(Object change listings)
+++

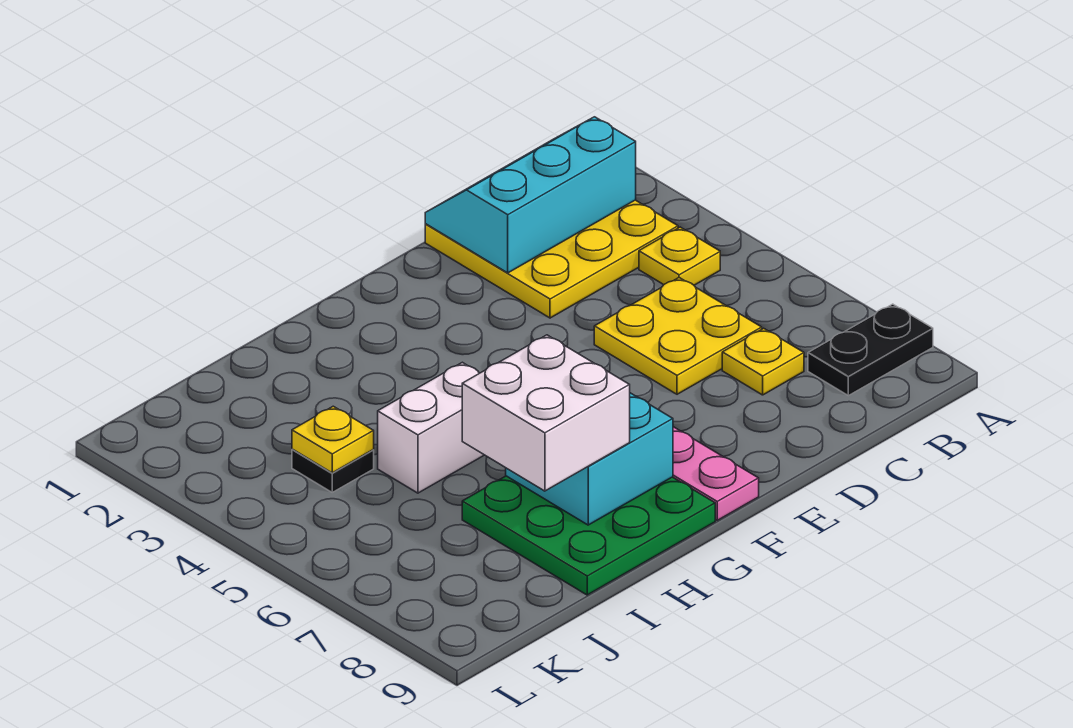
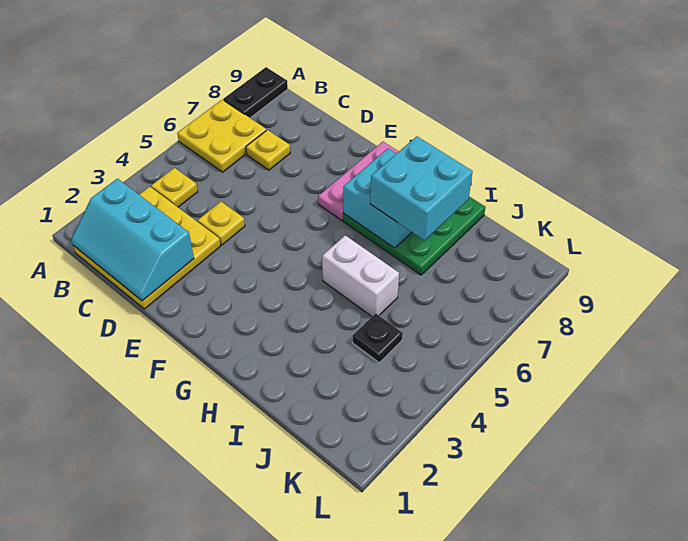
black 1x2 plate [808,304,933,396] -> black 1x2 plate turned to [223,67,288,118]
yellow 2x2 plate [594,278,762,394] -> yellow 2x2 plate moved to [177,100,266,172]
white 2x2 brick [462,335,630,491] -> cyan 2x2 brick [370,137,473,240]
yellow 1x1 plate [292,406,374,473] -> yellow 1x1 plate moved to [198,202,245,245]

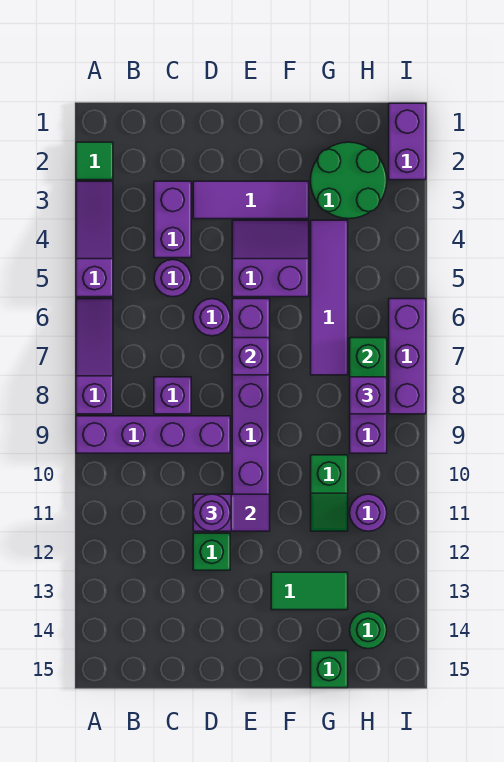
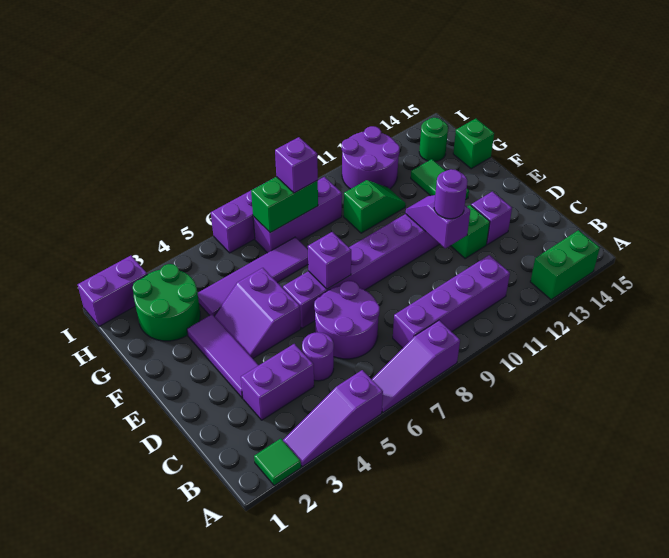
purple 1x4 brick [76,416,230,453] -> purple 1x4 brick turned to [393,255,510,348]
none -> green 1x2 brick [530,230,600,300]
purple 1x1 brick [154,377,191,414] -> purple 1x1 brick moved to [471,192,512,245]
purple 1x1 round brick [193,299,230,336] -> purple 2x2 round brick [314,281,380,359]
purple 1x1 round brick [350,494,387,531] -> purple 2x2 round brick [342,126,400,189]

+++

_Exercise details_. Send back every line above exactly, skipping all pictures.

_Task solution_.
black 1x2 plate [808,304,933,396] -> black 1x2 plate turned to [223,67,288,118]
yellow 2x2 plate [594,278,762,394] -> yellow 2x2 plate moved to [177,100,266,172]
white 2x2 brick [462,335,630,491] -> cyan 2x2 brick [370,137,473,240]
yellow 1x1 plate [292,406,374,473] -> yellow 1x1 plate moved to [198,202,245,245]

purple 1x4 brick [76,416,230,453] -> purple 1x4 brick turned to [393,255,510,348]
none -> green 1x2 brick [530,230,600,300]
purple 1x1 brick [154,377,191,414] -> purple 1x1 brick moved to [471,192,512,245]
purple 1x1 round brick [193,299,230,336] -> purple 2x2 round brick [314,281,380,359]
purple 1x1 round brick [350,494,387,531] -> purple 2x2 round brick [342,126,400,189]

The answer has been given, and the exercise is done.